• TASK DESCRIPTION: Exclude the pictures and retype the entries as written.

☆ ☆ ☆

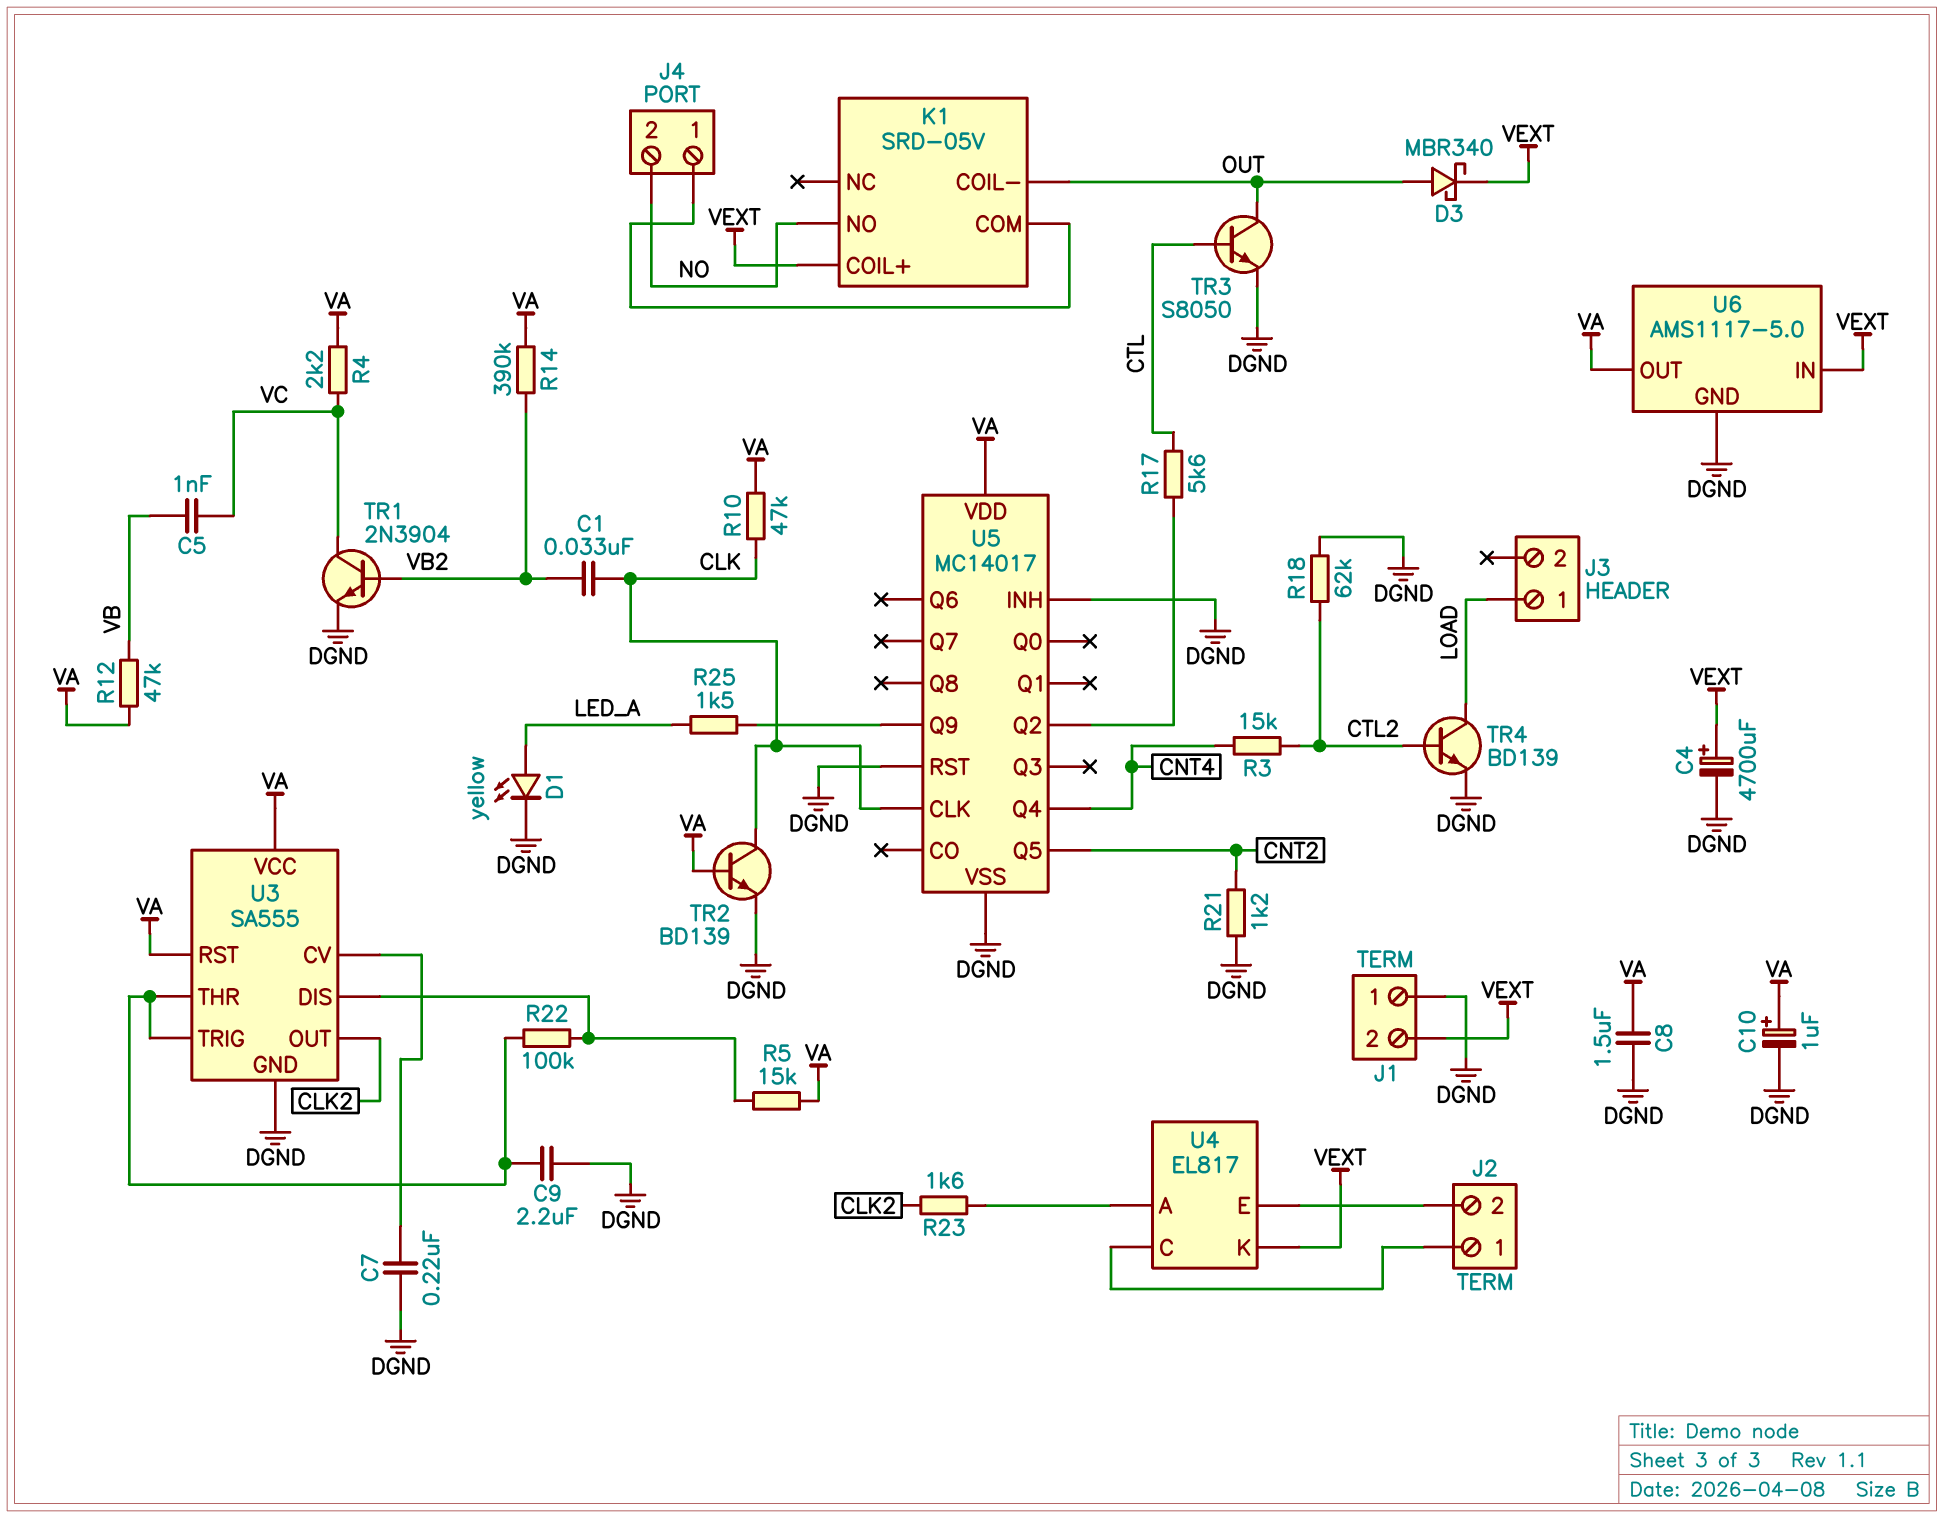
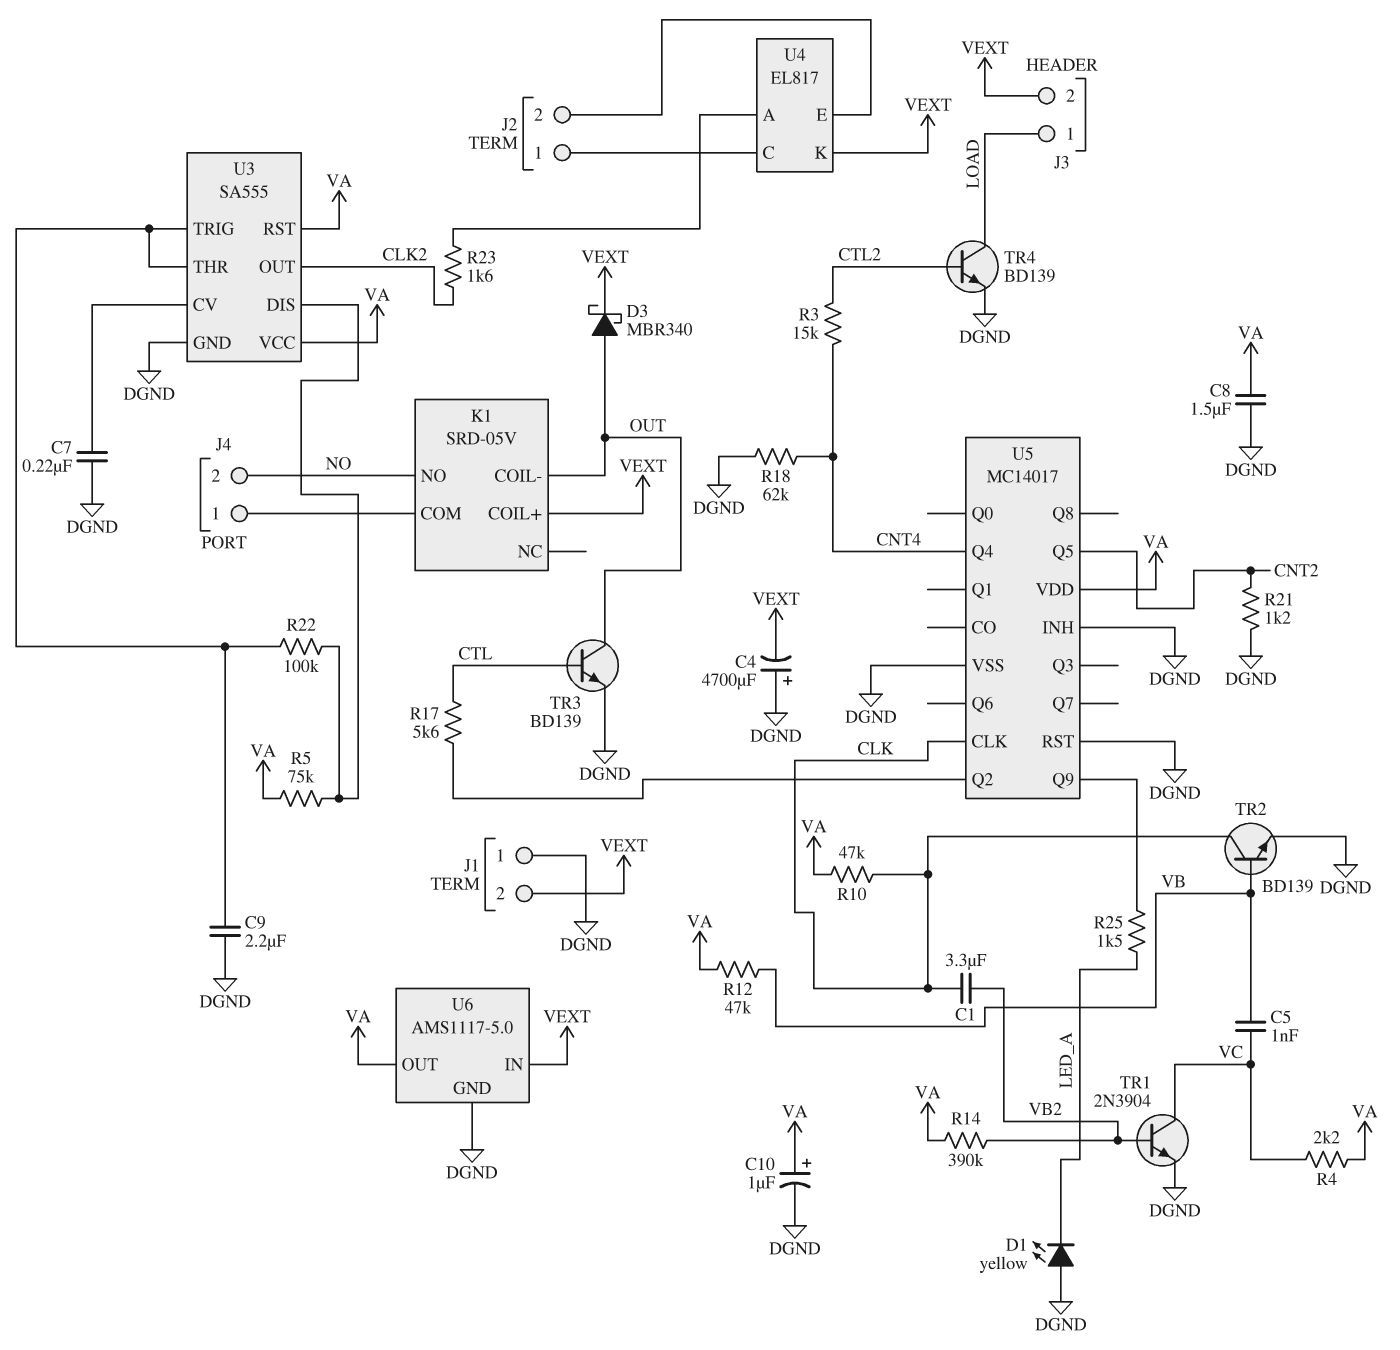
C1: 33nF (CLK, VB2) -> 3.3uF (CLK, VB2)
C4: 4700uF (plus VEXT, minus DGND) -> 4700uF (plus DGND, minus VEXT)
D1: LED yellow (A LED_A, K DGND) -> LED yellow (A DGND, K LED_A)
J3 pin 2: none -> VEXT
R5: 15k (U3/DIS, VA) -> 75k (U3/DIS, VA)
R18: 62k (CTL2, DGND) -> 62k (CNT4, DGND)
TR2: NPN BD139 (B VA, C CLK, E DGND) -> NPN BD139 (B VB, C CLK, E DGND)
TR3: NPN S8050 (B CTL, C OUT, E DGND) -> NPN BD139 (B CTL, C OUT, E DGND)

☆ ☆ ☆

• RESULT FOR THIS EXERCISE:
C1: 33nF (CLK, VB2) -> 3.3uF (CLK, VB2)
C4: 4700uF (plus VEXT, minus DGND) -> 4700uF (plus DGND, minus VEXT)
D1: LED yellow (A LED_A, K DGND) -> LED yellow (A DGND, K LED_A)
J3 pin 2: none -> VEXT
R5: 15k (U3/DIS, VA) -> 75k (U3/DIS, VA)
R18: 62k (CTL2, DGND) -> 62k (CNT4, DGND)
TR2: NPN BD139 (B VA, C CLK, E DGND) -> NPN BD139 (B VB, C CLK, E DGND)
TR3: NPN S8050 (B CTL, C OUT, E DGND) -> NPN BD139 (B CTL, C OUT, E DGND)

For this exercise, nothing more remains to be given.